(Scene difference descriptions)
"""
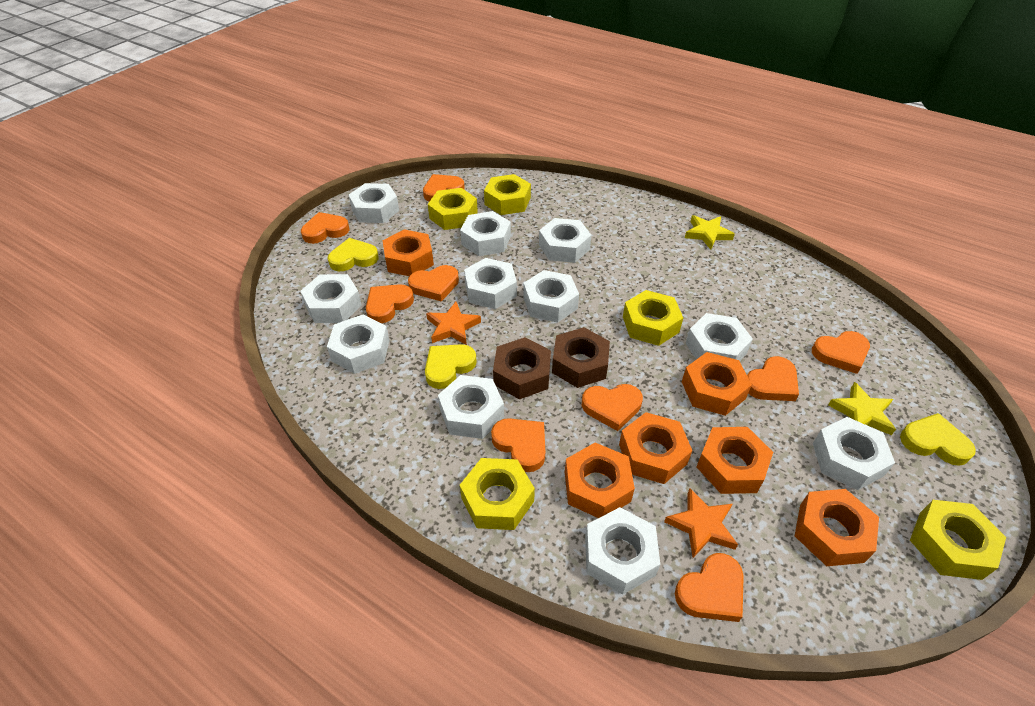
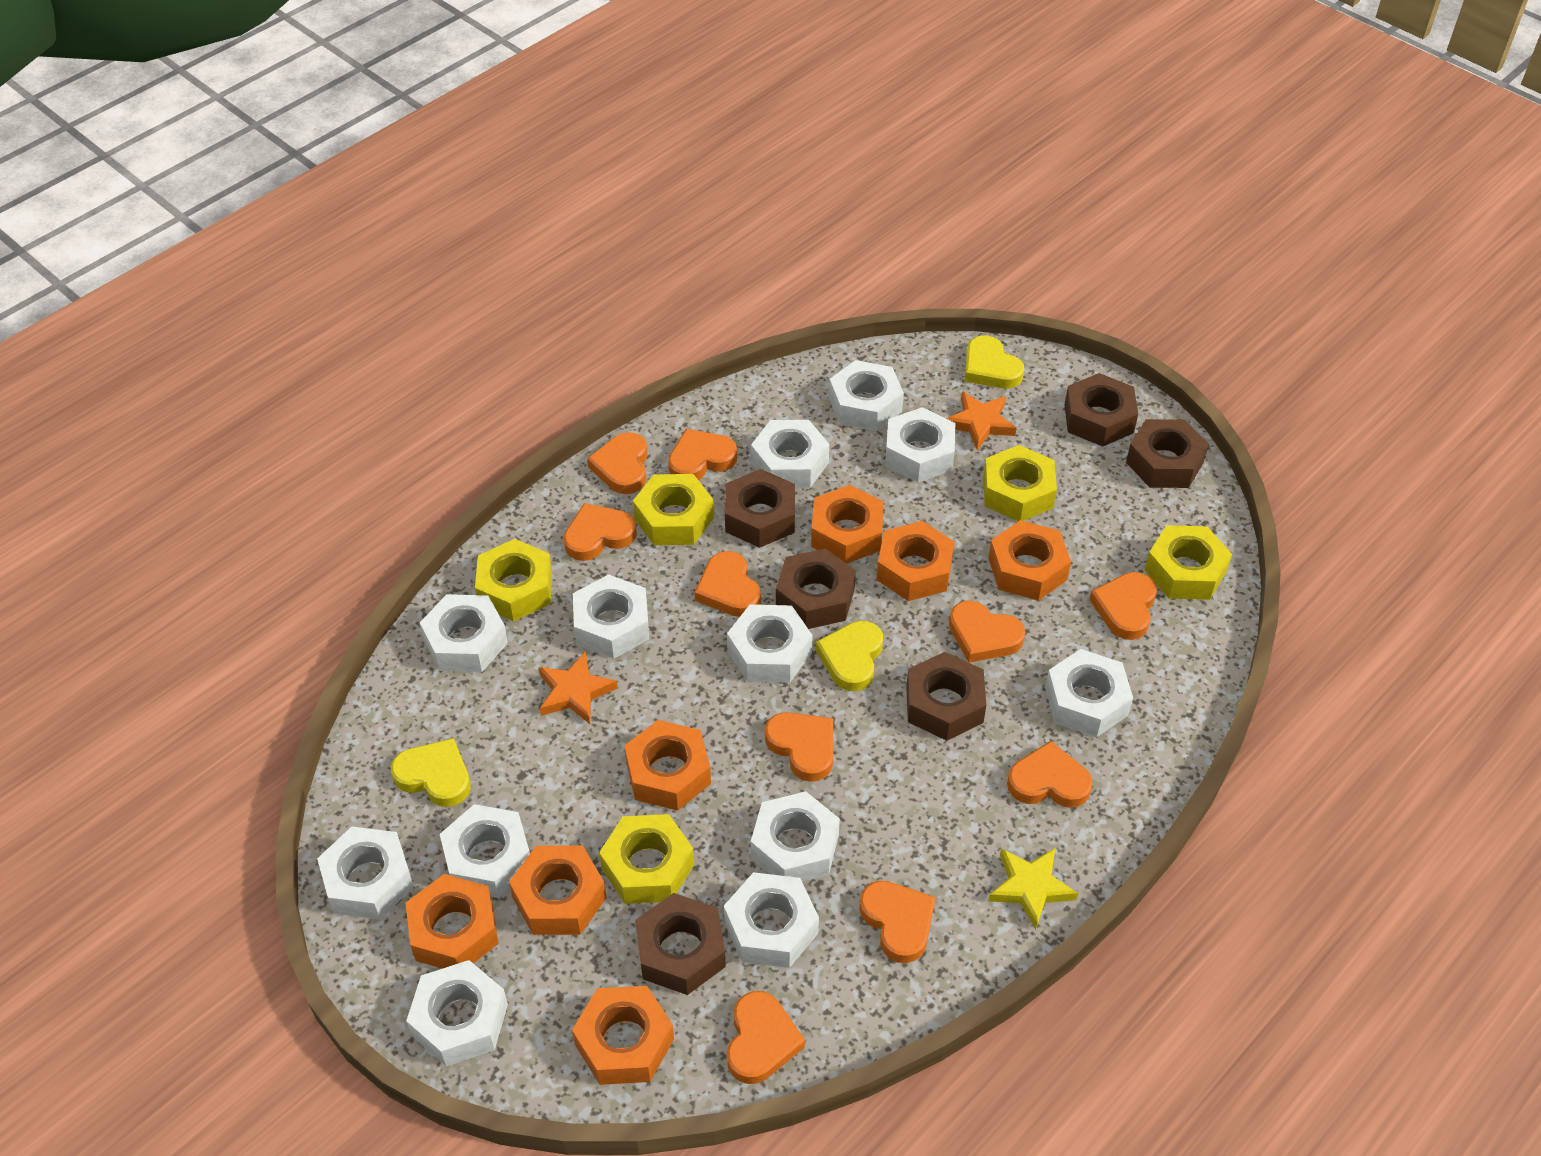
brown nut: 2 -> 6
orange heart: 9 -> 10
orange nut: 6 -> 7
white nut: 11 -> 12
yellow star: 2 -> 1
"""
== EXERCISE PROMPT ==
The records must be restated word for word, apart from any images.

== RESULT OF THIS EXERCISE ==
brown nut: 2 -> 6
orange heart: 9 -> 10
orange nut: 6 -> 7
white nut: 11 -> 12
yellow star: 2 -> 1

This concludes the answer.